- _Provided records_:
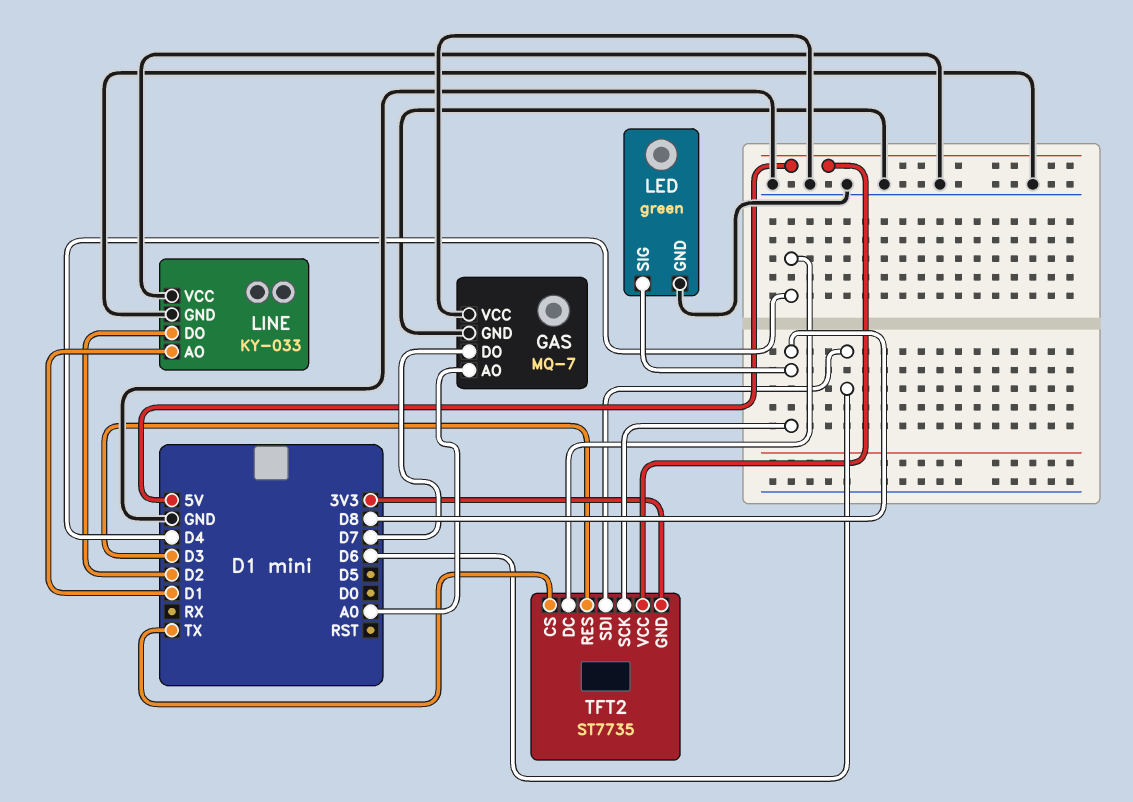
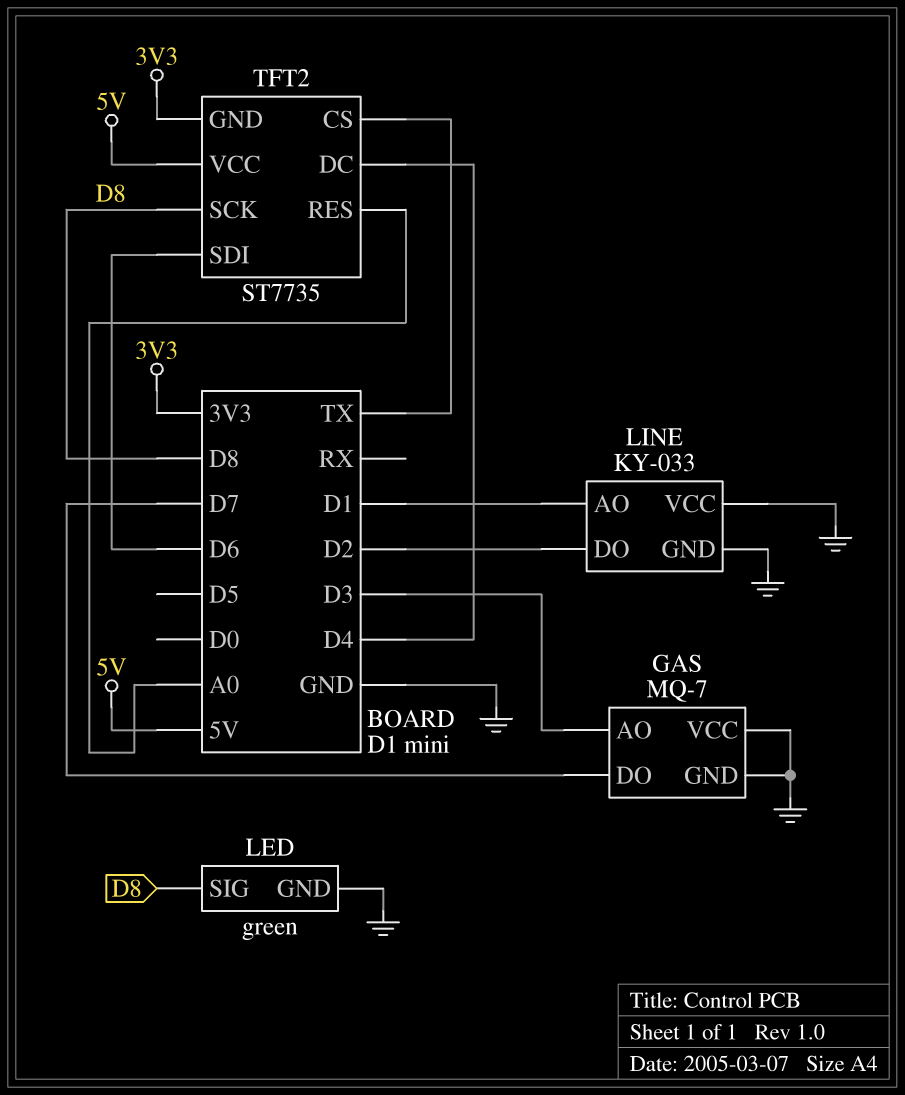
GAS pin AO: A0 -> D3
TFT2 pin RES: D3 -> A0

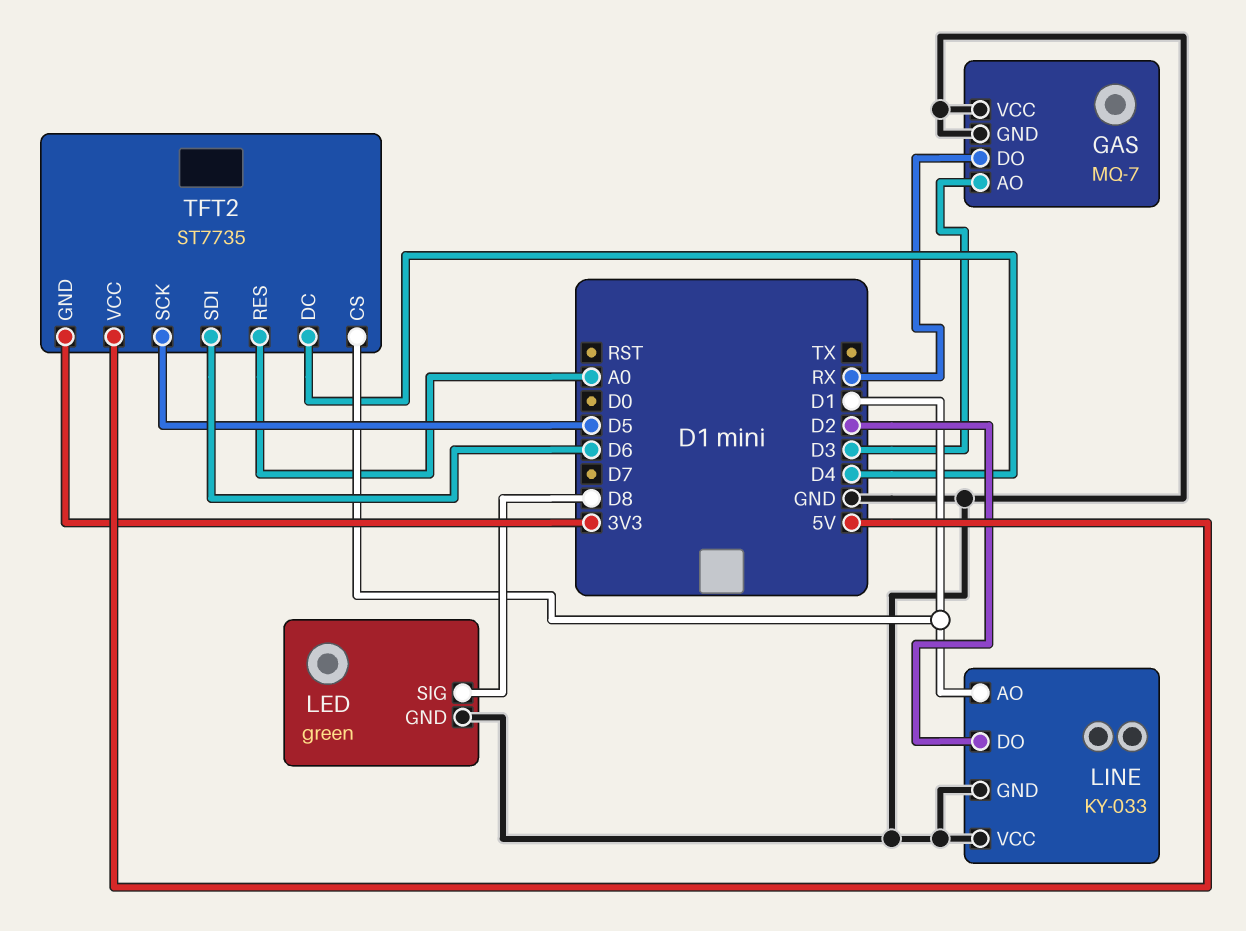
GAS pin DO: D7 -> RX
TFT2 pin CS: TX -> D1
TFT2 pin SCK: D8 -> D5

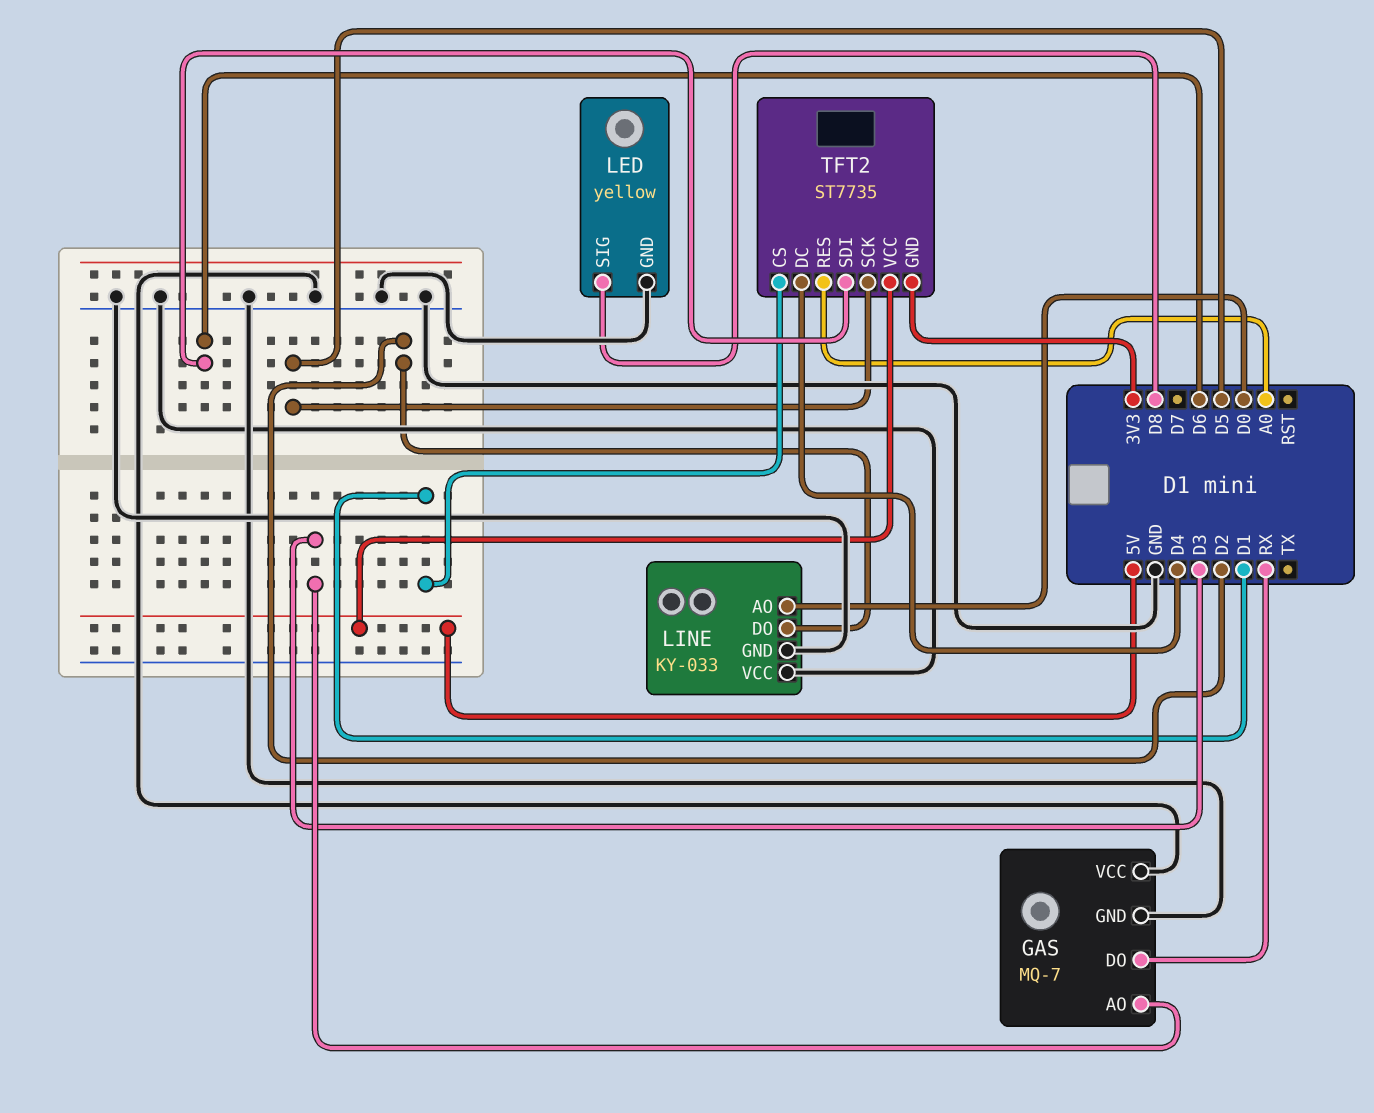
LED: green -> yellow
LINE pin AO: D1 -> D0

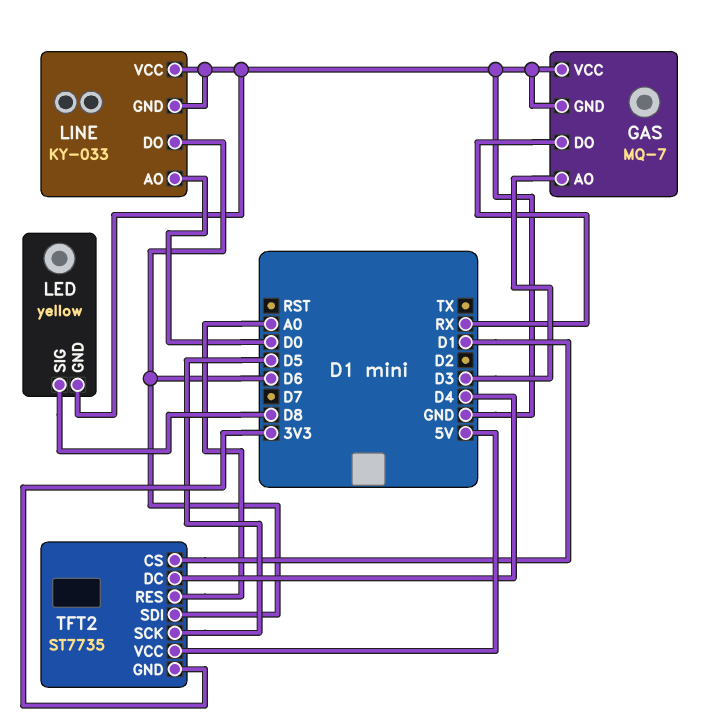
LINE pin DO: D2 -> D6

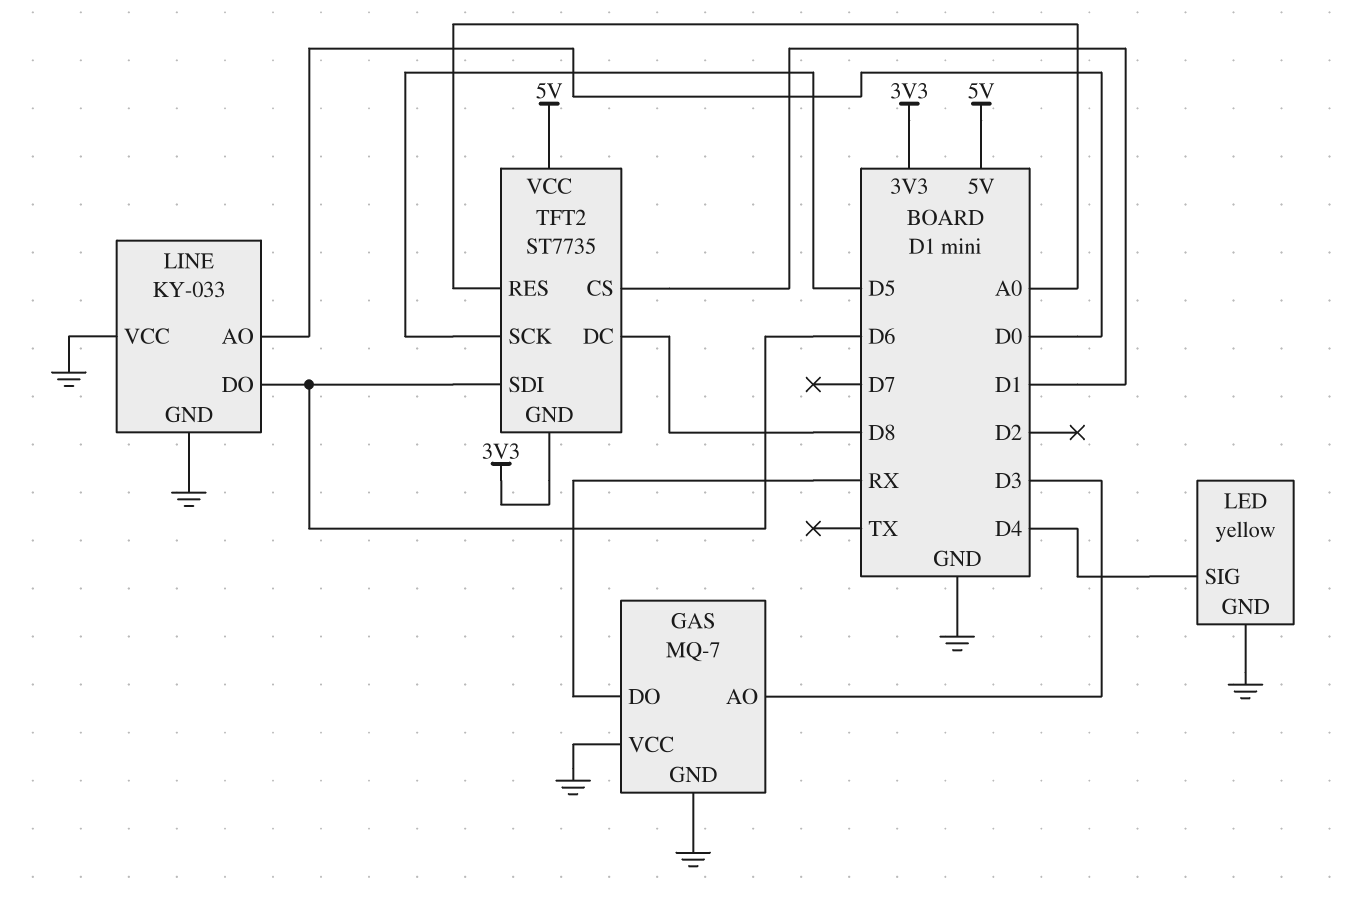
LED pin SIG: D8 -> D4
TFT2 pin DC: D4 -> D8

- _What is needed_: Copy out all the data without changing anything, and drop the pictures.

- _Answer to this problem_:
GAS pin AO: A0 -> D3
TFT2 pin RES: D3 -> A0

GAS pin DO: D7 -> RX
TFT2 pin CS: TX -> D1
TFT2 pin SCK: D8 -> D5

LED: green -> yellow
LINE pin AO: D1 -> D0

LINE pin DO: D2 -> D6

LED pin SIG: D8 -> D4
TFT2 pin DC: D4 -> D8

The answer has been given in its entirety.